◆ **Directions for this task**
Pictures excluded, return every entry exactly, please.
START Given entries
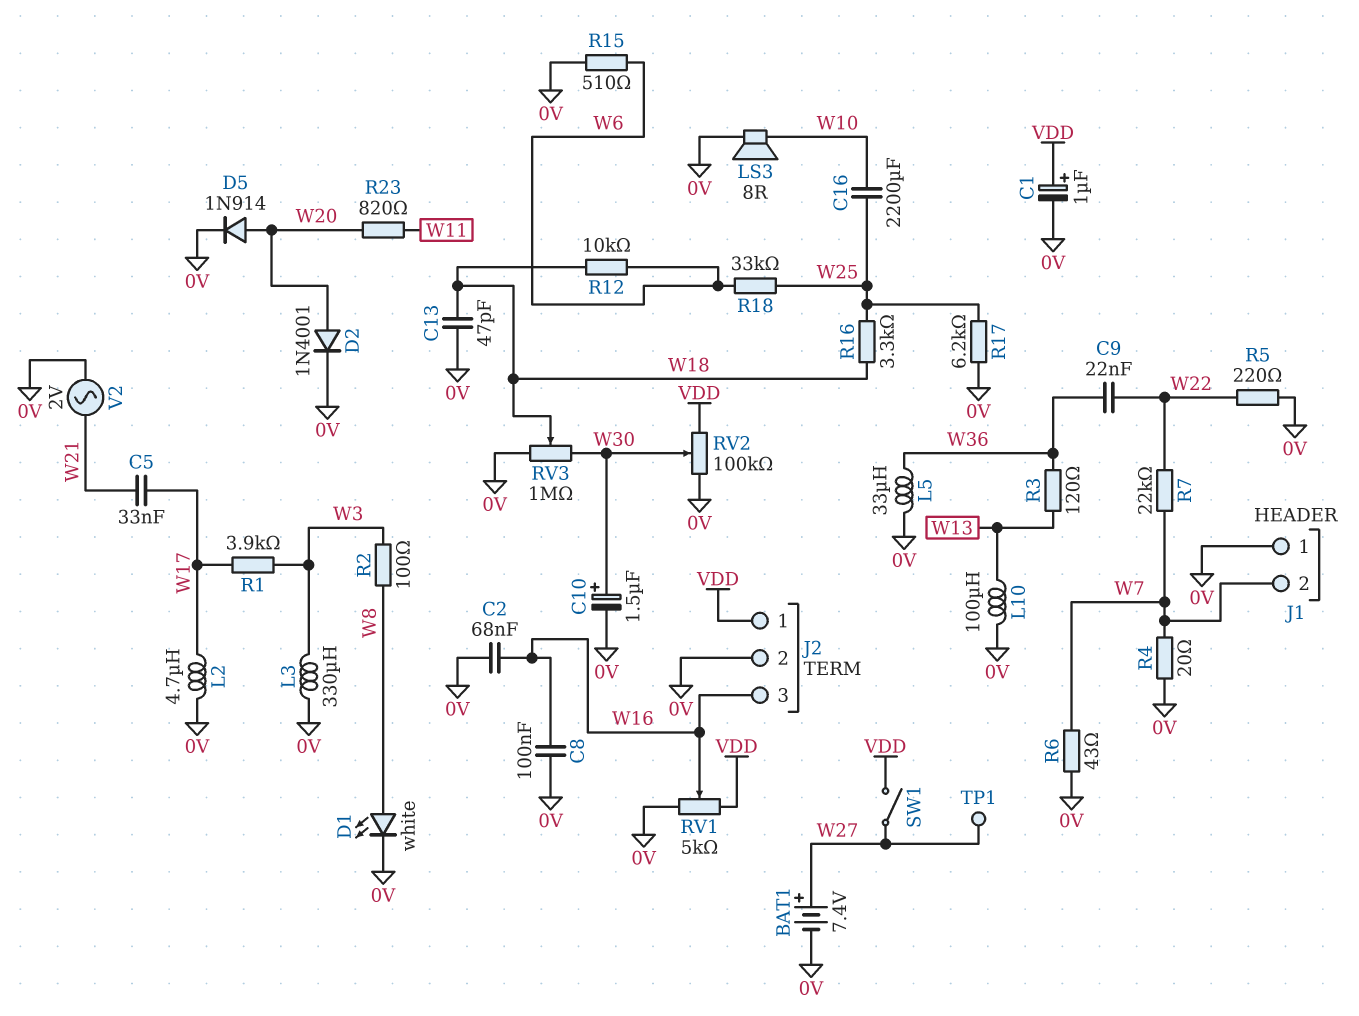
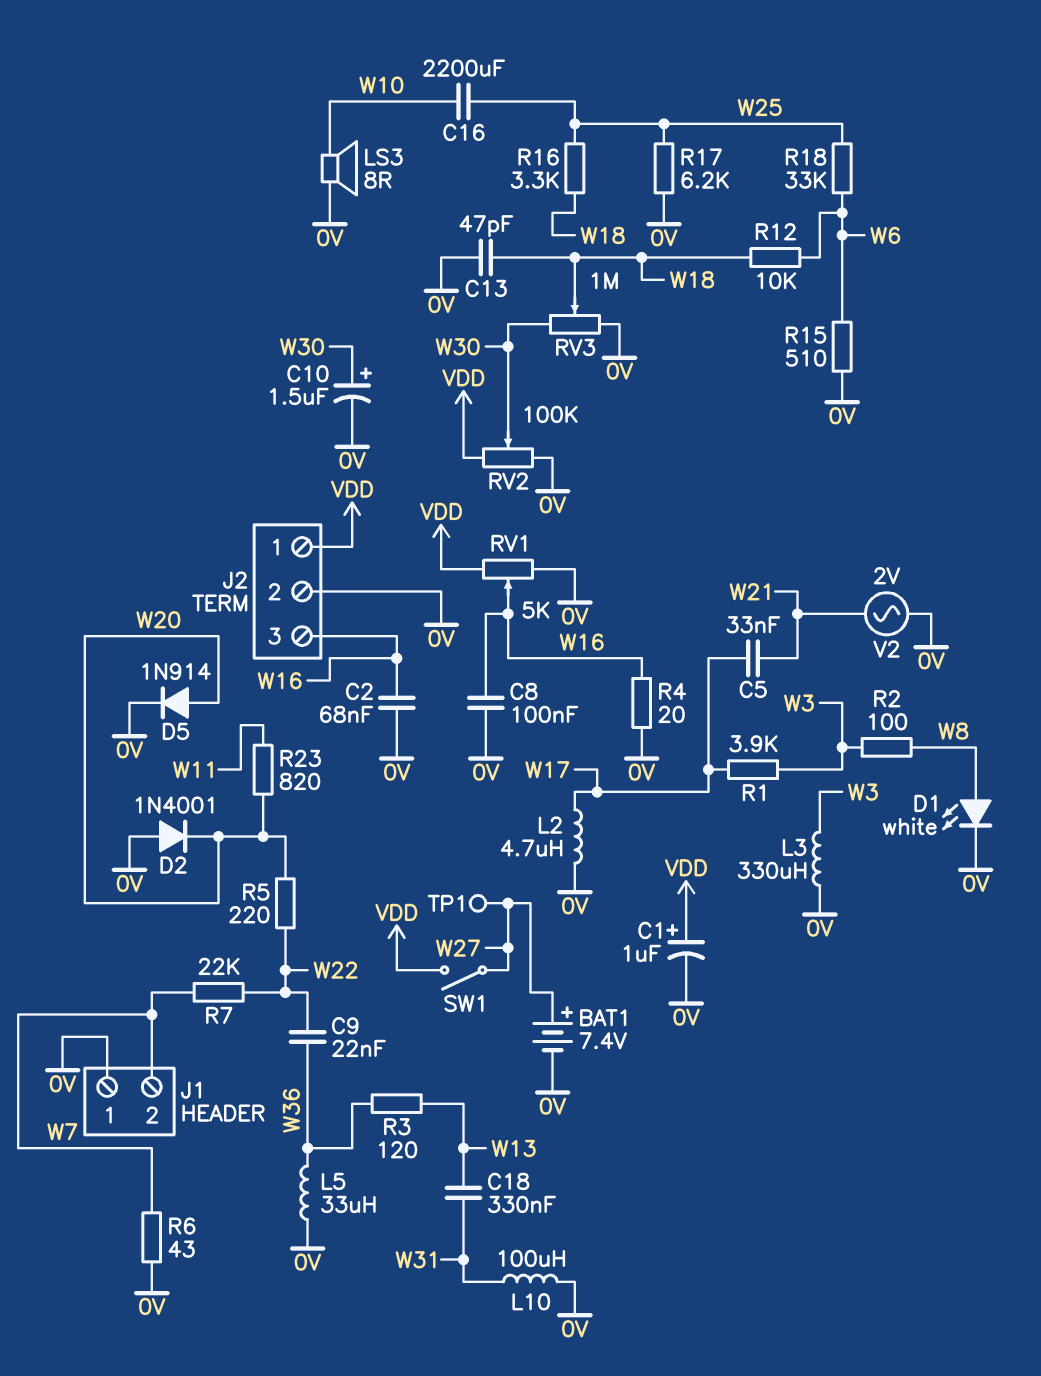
C18: none -> 330nF (W13, W31)
D2: diode 1N4001 (A W20, K 0V) -> diode 1N4001 (A 0V, K W20)
L10: 100uH (0V, W13) -> 100uH (0V, W31)
R4: 20 (0V, W7) -> 20 (0V, W16)
R5: 220 (0V, W22) -> 220 (W20, W22)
END Given entries
◆ **Task answer**
C18: none -> 330nF (W13, W31)
D2: diode 1N4001 (A W20, K 0V) -> diode 1N4001 (A 0V, K W20)
L10: 100uH (0V, W13) -> 100uH (0V, W31)
R4: 20 (0V, W7) -> 20 (0V, W16)
R5: 220 (0V, W22) -> 220 (W20, W22)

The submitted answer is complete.